→ Provided data:
☆ ☆ ☆ ☆ ☆
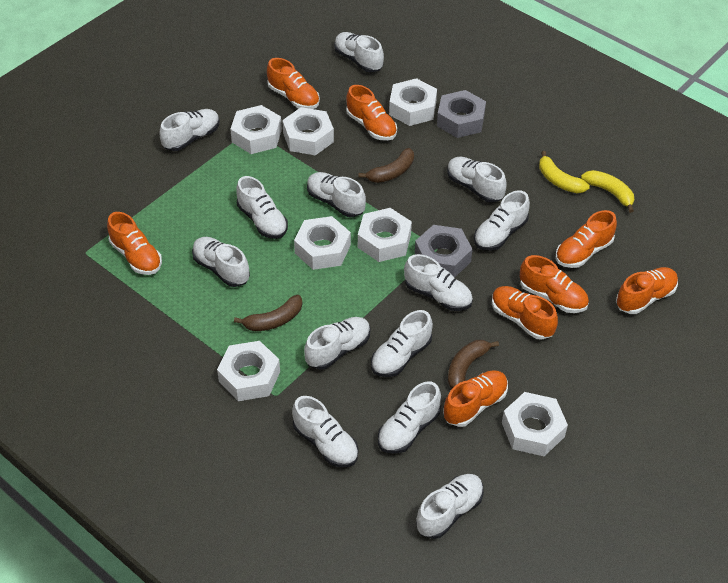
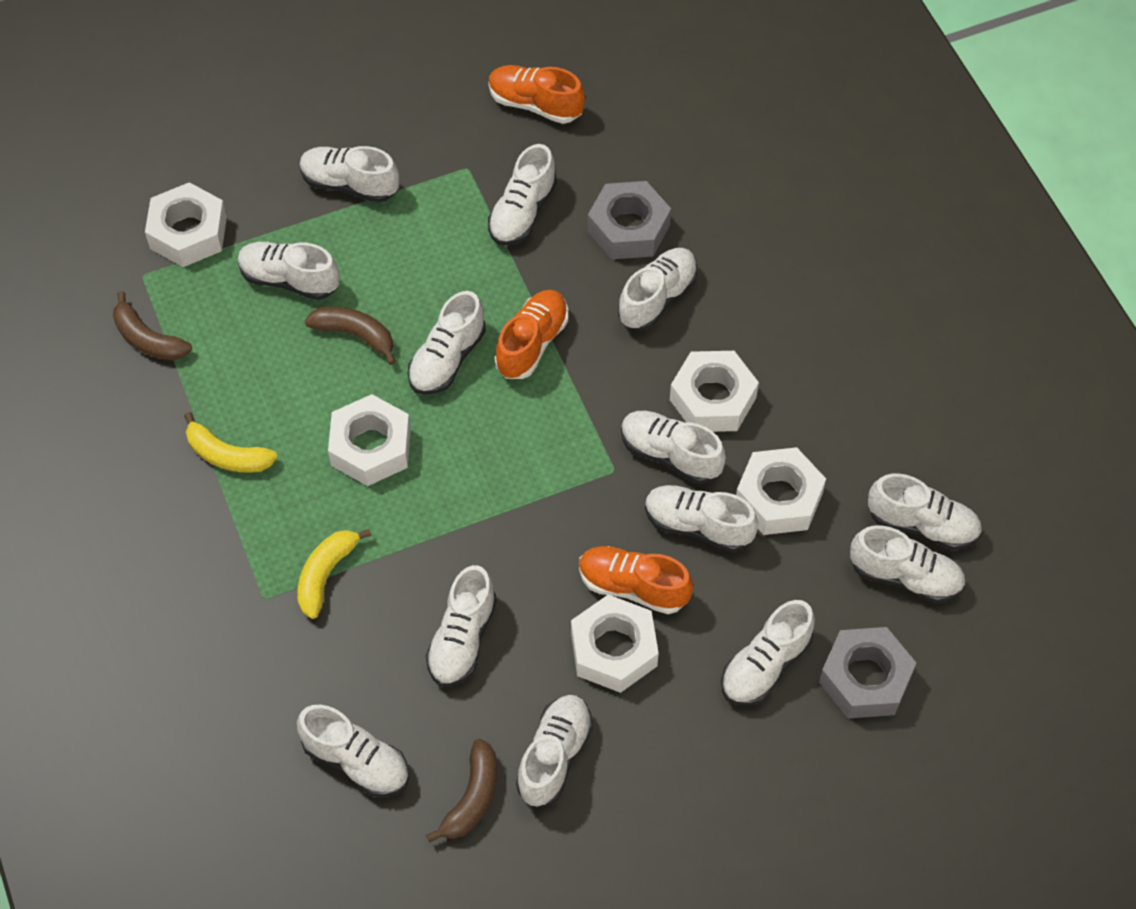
orange shoe: 8 -> 3
white nut: 7 -> 5

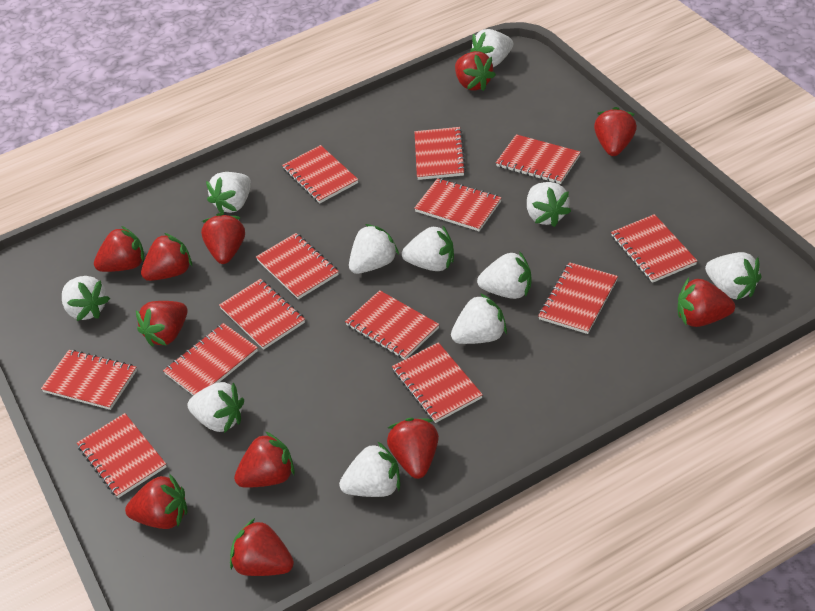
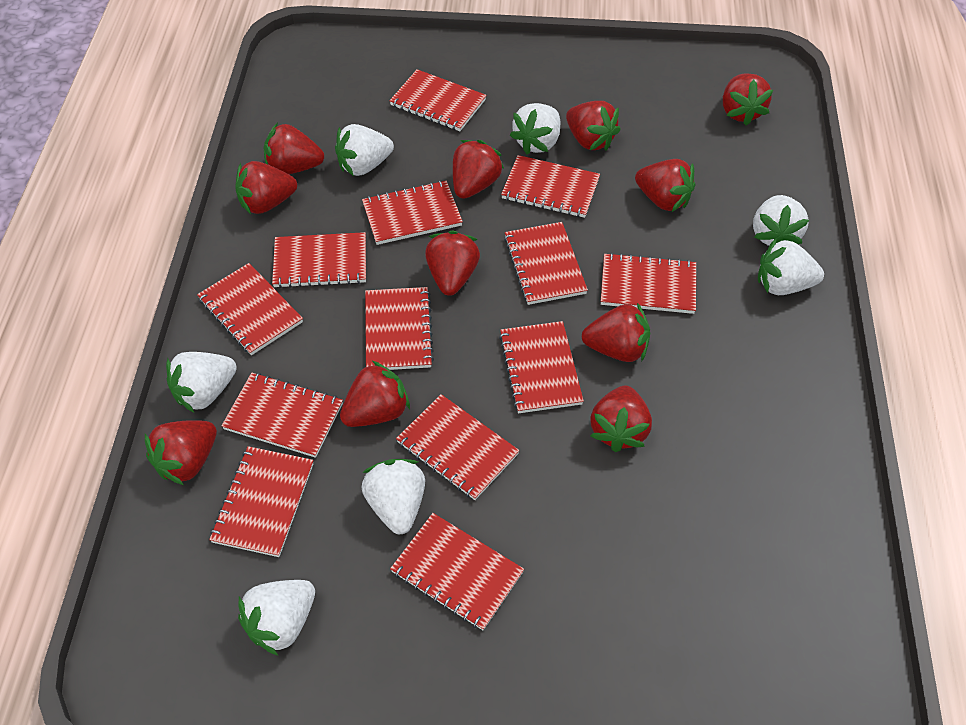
white strawberry: 11 -> 7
☆ ☆ ☆ ☆ ☆
→ Exercise description: Keep every word of the data as it is when you write it out, but drop the pictures.

→ Answer box:
orange shoe: 8 -> 3
white nut: 7 -> 5

white strawberry: 11 -> 7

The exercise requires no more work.